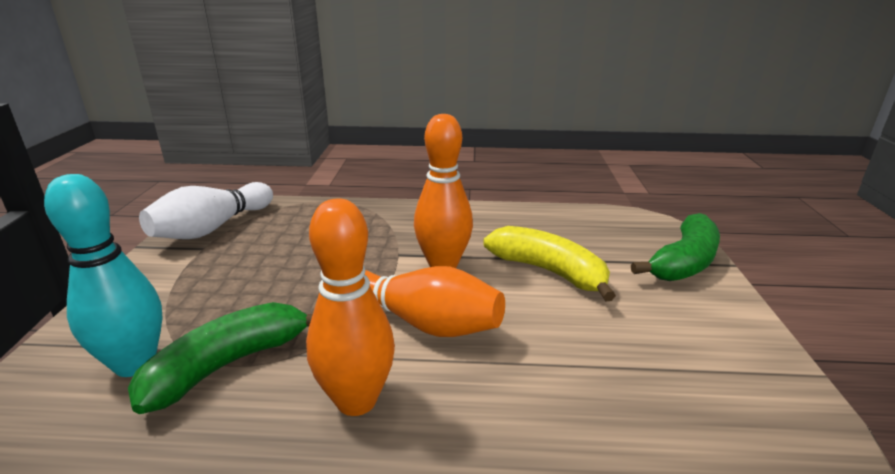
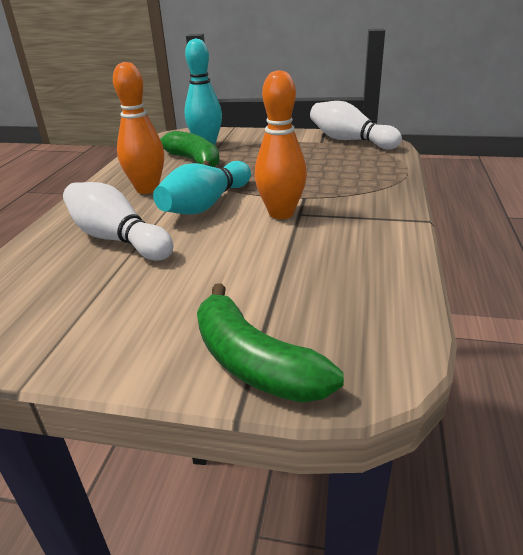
camera: 100 degrees right, 5 degrees up
orange bowling pin [365,266,505,337] -> turquoise bowling pin [153,161,251,215]
yellow banana [483,226,616,301] -> none
none -> white bowling pin [63,182,174,261]

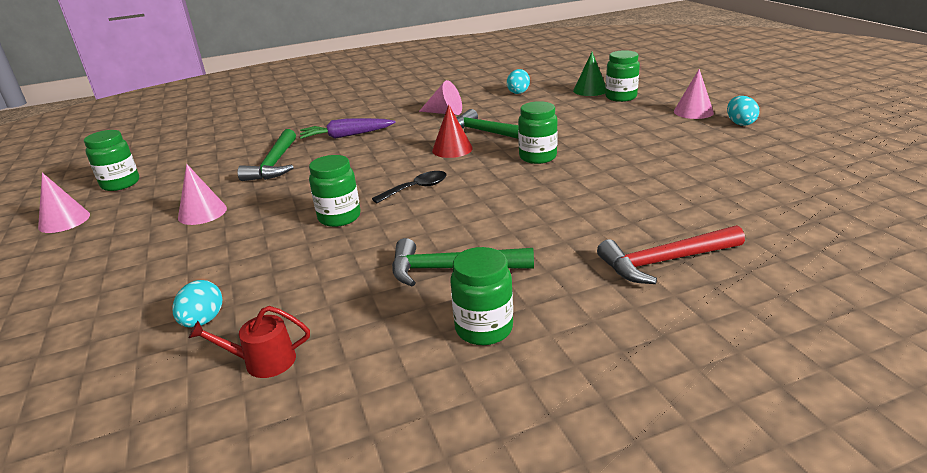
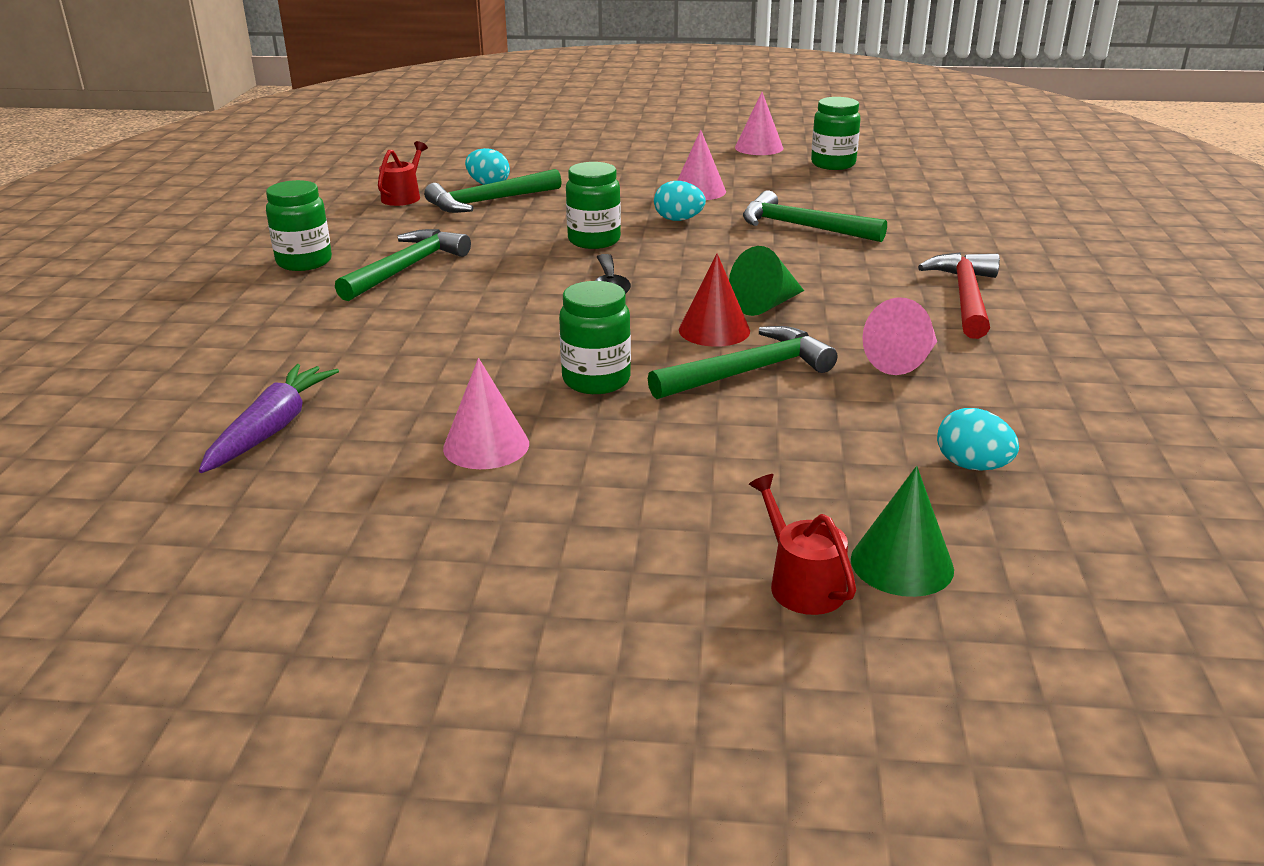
camera: 115 degrees right, 0 degrees up
purple carrot [300,118,396,139] -> purple carrot moved to [199,364,339,473]
red hammer [597,225,745,284] -> red hammer moved to [918,252,1000,339]
green jar [605,50,640,102] -> red watering can [749,474,856,615]
pink cone [674,69,714,119] -> pink cone moved to [443,358,529,469]
turquoise egg [727,96,759,126] -> turquoise egg moved to [654,181,706,221]
none -> green hammer [424,169,562,213]
none -> green cone [729,246,804,316]

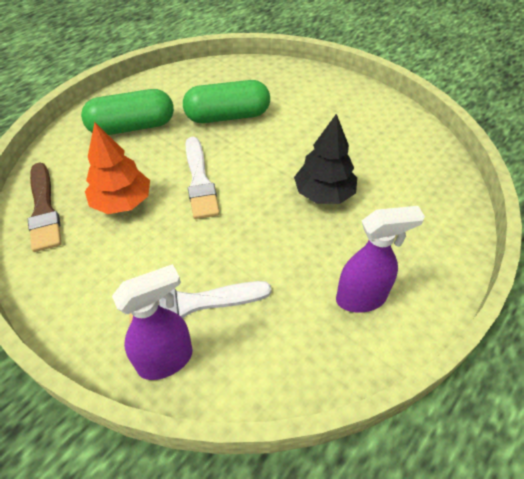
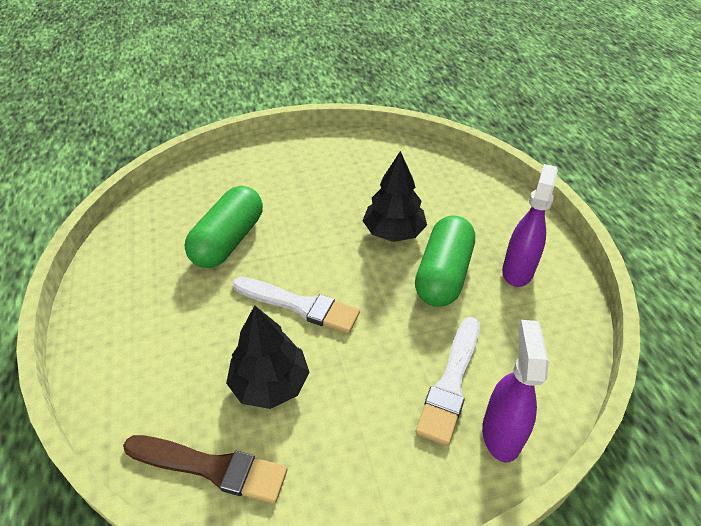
camera: 55 degrees left, 5 degrees down
green capsule [81,89,174,135] -> green capsule moved to [415,215,475,307]
orange tree [85,122,150,214] -> black tree [226,305,309,409]

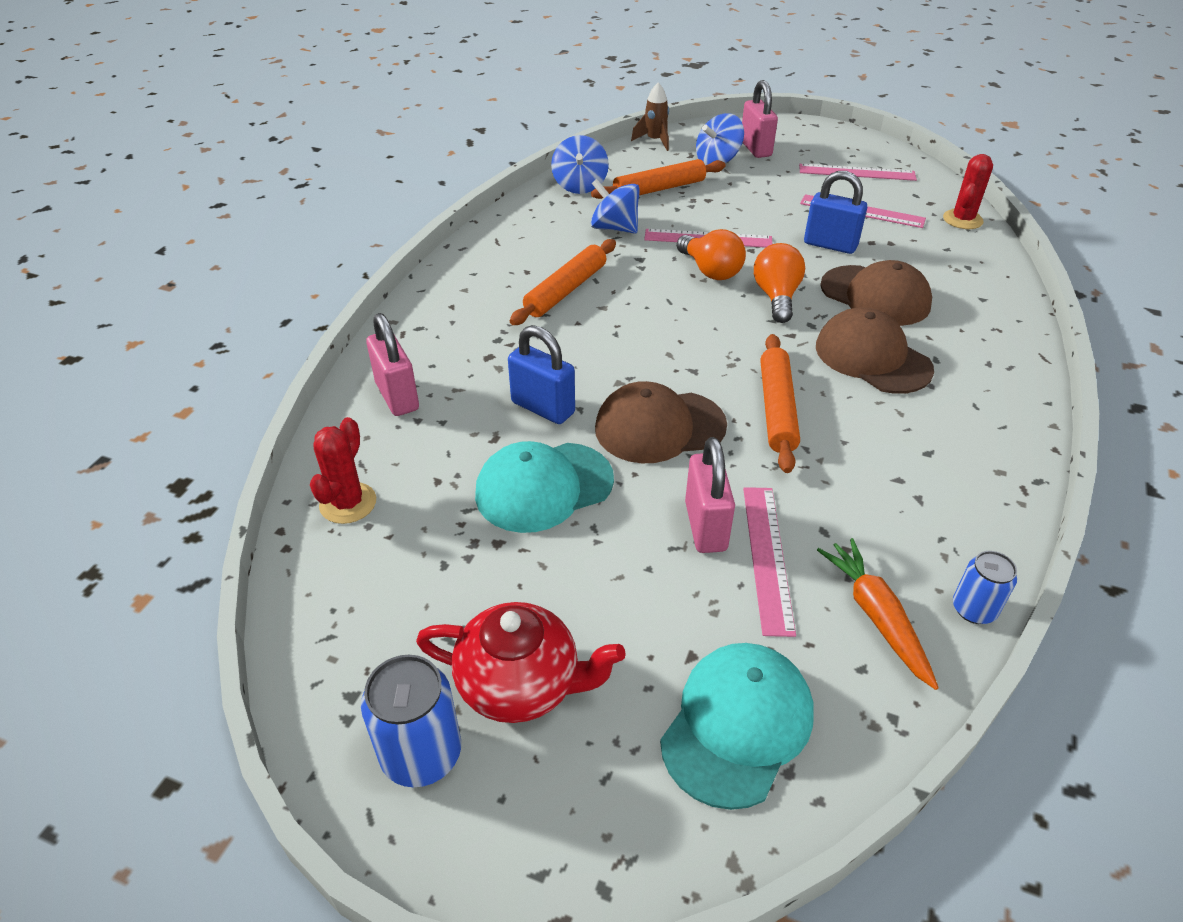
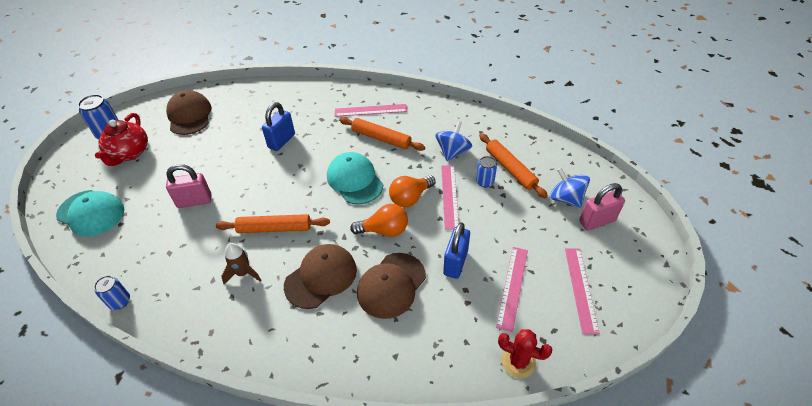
camera: 85 degrees right, 5 degrees up
red cactus [310,417,376,524] -> none
pink padlock [366,313,419,416] -> none
turquoise cap [475,441,614,533] -> turquoise cap moved to [327,152,383,204]
blue spinning top [551,135,609,194] -> none
brown cap [595,381,727,463] -> brown cap moved to [166,90,212,135]
brown rocket [631,82,669,151] -> brown rocket moved to [221,243,262,284]
pink ruler [743,487,796,637] -> pink ruler moved to [335,104,407,117]
orange carrot [817,538,939,690] -> none
none -> blue can [476,156,497,187]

* * * * * * *

ACTIVITY
Taking the line that contains "blue spinning top [551,135,609,194] -> none" as the first, reproduce every line through the end of the entries exactly.

WRITTEN SOLUTION
blue spinning top [551,135,609,194] -> none
brown cap [595,381,727,463] -> brown cap moved to [166,90,212,135]
brown rocket [631,82,669,151] -> brown rocket moved to [221,243,262,284]
pink ruler [743,487,796,637] -> pink ruler moved to [335,104,407,117]
orange carrot [817,538,939,690] -> none
none -> blue can [476,156,497,187]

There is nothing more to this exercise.